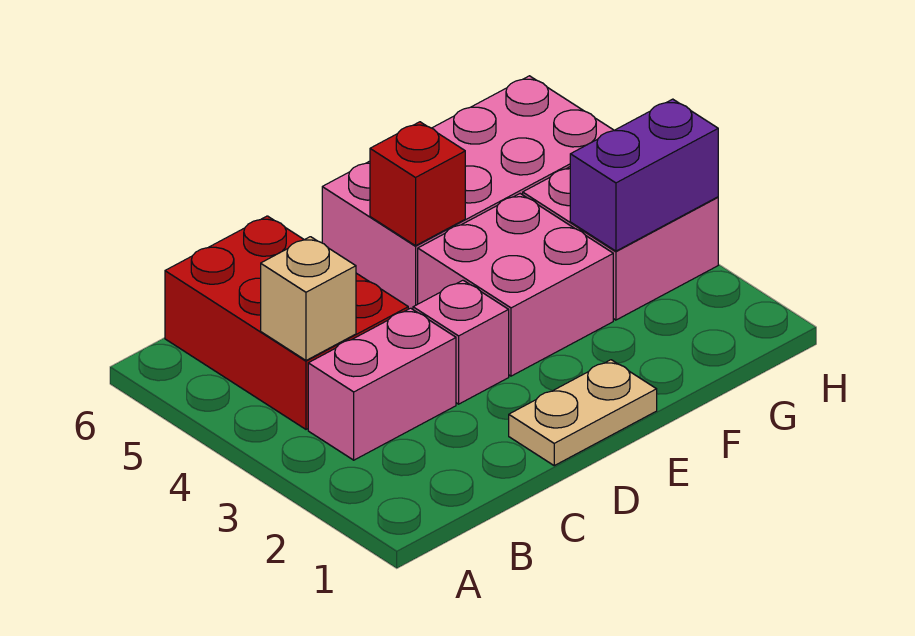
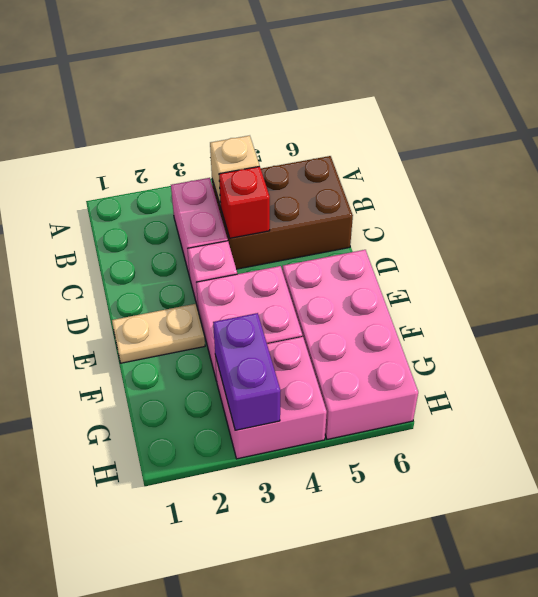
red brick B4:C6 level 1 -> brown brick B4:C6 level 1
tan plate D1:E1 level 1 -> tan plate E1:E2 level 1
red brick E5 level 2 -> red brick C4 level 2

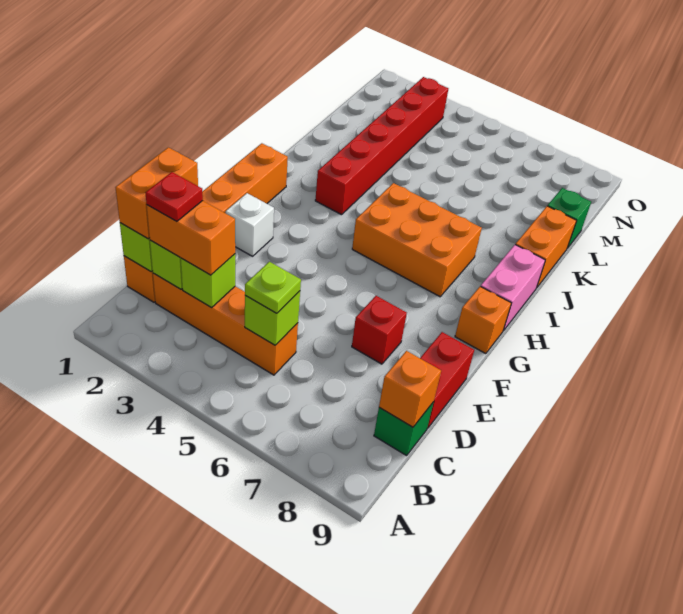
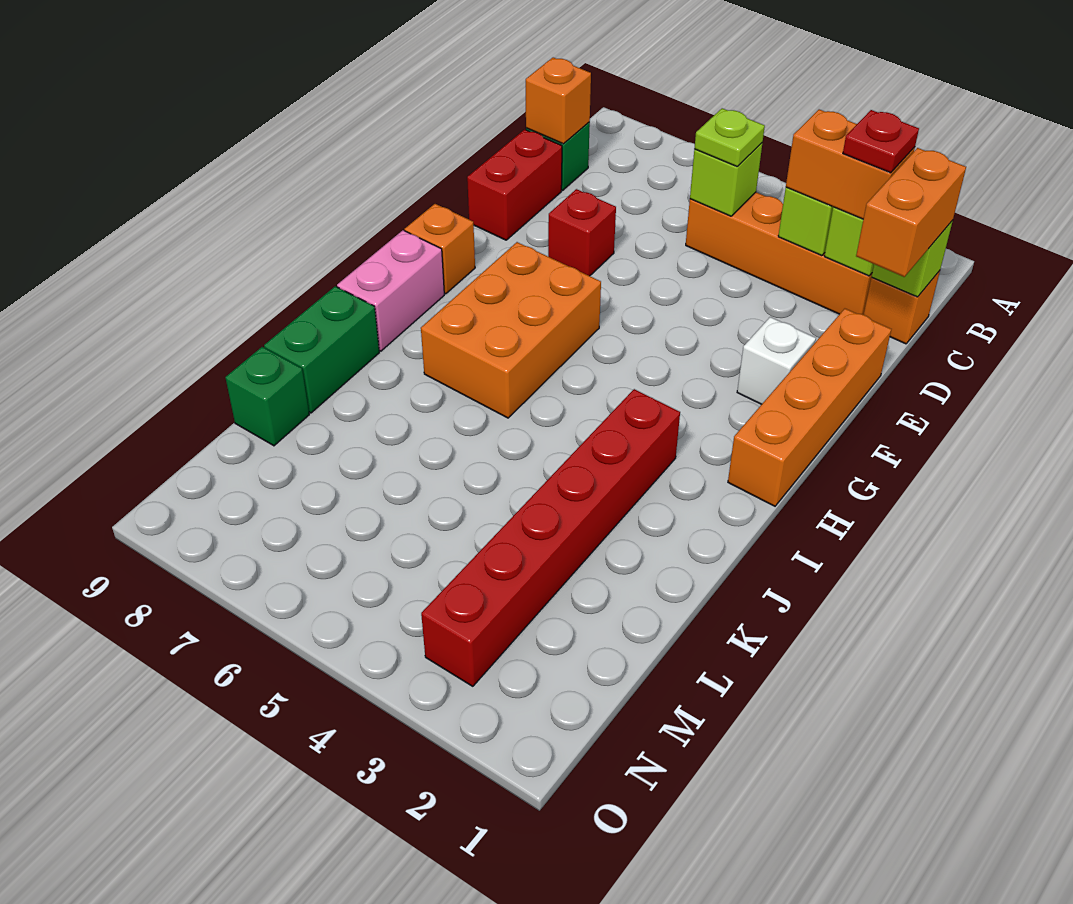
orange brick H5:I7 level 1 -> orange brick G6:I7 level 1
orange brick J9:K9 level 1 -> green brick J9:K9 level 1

→ **REQUIREMENT**
Everything from the line with "orange brick H5:I7" through the end of the listing, both ends included, needs to be transcribed exactly, with no other lines.

→ **ANSWER TO THIS EXERCISE**
orange brick H5:I7 level 1 -> orange brick G6:I7 level 1
orange brick J9:K9 level 1 -> green brick J9:K9 level 1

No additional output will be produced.